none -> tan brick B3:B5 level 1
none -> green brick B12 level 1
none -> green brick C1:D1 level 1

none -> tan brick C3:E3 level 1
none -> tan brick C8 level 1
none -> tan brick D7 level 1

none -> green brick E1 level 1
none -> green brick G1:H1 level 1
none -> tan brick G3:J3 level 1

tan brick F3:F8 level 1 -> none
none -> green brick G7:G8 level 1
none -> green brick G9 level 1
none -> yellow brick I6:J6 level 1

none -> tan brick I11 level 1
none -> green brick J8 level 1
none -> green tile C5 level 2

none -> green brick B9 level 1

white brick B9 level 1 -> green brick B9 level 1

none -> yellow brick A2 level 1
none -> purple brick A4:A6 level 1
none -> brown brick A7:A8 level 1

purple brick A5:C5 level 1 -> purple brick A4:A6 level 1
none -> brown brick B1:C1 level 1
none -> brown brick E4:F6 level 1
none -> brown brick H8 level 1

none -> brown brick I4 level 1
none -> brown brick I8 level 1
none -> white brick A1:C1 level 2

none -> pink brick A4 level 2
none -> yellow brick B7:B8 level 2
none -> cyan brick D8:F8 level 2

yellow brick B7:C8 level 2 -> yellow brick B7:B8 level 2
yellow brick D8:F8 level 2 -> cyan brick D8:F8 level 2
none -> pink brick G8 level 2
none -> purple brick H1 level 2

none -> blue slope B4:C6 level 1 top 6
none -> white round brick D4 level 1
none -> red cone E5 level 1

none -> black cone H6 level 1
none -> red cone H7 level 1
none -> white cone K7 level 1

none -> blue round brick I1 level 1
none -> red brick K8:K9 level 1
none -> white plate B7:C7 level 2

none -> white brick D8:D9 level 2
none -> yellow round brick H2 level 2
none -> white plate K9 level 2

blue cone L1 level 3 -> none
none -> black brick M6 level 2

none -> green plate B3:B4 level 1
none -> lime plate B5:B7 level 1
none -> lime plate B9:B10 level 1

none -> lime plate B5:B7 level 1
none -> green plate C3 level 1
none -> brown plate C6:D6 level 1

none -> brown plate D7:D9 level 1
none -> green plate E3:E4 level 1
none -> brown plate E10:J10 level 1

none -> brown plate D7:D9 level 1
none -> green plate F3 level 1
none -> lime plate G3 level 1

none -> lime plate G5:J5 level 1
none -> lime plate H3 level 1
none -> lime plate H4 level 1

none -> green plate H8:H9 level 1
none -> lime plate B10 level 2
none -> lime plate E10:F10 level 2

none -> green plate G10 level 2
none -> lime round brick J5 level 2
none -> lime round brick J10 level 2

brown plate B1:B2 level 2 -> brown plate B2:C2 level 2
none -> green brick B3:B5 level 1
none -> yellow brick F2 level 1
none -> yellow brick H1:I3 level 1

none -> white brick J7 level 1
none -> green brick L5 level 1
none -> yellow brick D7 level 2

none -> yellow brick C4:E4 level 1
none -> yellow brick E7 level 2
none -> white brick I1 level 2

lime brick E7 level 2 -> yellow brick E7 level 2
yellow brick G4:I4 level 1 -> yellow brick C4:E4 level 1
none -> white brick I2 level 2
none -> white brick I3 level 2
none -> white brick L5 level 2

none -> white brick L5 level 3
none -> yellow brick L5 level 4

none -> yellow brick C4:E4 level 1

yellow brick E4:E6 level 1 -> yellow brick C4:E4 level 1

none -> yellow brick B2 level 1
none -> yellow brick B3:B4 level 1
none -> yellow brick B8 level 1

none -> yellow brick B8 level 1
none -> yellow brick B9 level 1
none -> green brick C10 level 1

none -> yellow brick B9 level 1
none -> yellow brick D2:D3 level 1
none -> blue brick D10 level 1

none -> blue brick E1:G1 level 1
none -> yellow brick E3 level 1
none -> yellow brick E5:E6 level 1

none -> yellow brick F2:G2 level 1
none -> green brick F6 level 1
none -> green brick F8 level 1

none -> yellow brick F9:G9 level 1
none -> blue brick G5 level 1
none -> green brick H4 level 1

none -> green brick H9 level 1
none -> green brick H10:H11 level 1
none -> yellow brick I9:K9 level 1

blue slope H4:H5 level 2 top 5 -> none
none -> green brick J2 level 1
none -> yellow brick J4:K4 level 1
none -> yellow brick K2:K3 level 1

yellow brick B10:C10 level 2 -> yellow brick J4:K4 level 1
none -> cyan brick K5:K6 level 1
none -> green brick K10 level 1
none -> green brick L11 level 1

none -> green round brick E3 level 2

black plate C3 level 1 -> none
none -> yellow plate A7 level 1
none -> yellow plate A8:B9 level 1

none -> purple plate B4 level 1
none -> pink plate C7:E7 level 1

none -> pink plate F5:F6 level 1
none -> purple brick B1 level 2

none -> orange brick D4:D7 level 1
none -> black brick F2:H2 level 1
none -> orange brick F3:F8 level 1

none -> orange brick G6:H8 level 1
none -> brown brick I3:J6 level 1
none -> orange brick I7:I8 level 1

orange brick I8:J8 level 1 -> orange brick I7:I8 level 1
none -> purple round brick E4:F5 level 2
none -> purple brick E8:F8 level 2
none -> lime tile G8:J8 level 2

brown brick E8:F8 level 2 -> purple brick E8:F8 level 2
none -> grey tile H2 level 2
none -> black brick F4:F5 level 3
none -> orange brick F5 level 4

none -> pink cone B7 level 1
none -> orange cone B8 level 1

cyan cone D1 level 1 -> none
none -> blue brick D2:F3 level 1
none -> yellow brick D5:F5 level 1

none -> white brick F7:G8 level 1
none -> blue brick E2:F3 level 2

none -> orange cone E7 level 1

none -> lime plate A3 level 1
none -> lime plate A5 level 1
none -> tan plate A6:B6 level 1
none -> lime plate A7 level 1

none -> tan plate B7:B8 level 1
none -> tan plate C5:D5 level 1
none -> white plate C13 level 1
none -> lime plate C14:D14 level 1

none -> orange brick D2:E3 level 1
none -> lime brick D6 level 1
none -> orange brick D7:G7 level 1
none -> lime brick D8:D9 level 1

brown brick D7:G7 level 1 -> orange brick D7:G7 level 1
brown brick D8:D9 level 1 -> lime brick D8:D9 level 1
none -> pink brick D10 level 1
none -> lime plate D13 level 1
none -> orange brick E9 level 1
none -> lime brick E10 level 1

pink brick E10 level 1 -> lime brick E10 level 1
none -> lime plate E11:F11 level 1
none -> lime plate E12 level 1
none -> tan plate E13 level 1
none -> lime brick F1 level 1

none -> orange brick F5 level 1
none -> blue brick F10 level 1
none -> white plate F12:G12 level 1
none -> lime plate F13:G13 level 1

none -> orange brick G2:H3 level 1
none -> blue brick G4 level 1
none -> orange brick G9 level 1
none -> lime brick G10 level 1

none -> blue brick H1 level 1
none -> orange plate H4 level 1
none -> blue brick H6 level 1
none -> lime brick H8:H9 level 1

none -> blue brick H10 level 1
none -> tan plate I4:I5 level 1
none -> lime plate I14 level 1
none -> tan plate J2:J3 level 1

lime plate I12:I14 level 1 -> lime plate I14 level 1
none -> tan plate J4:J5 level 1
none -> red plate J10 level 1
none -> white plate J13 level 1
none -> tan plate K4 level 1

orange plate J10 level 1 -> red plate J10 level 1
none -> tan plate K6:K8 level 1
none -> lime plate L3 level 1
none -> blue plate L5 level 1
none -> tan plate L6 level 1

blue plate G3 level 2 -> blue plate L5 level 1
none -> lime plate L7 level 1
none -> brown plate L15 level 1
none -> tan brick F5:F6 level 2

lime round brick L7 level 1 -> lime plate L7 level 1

◆ **Task item**:
Please return each line of the listing above that contains "slope".

◆ **Problem solution**:
none -> blue slope B4:C6 level 1 top 6
blue slope H4:H5 level 2 top 5 -> none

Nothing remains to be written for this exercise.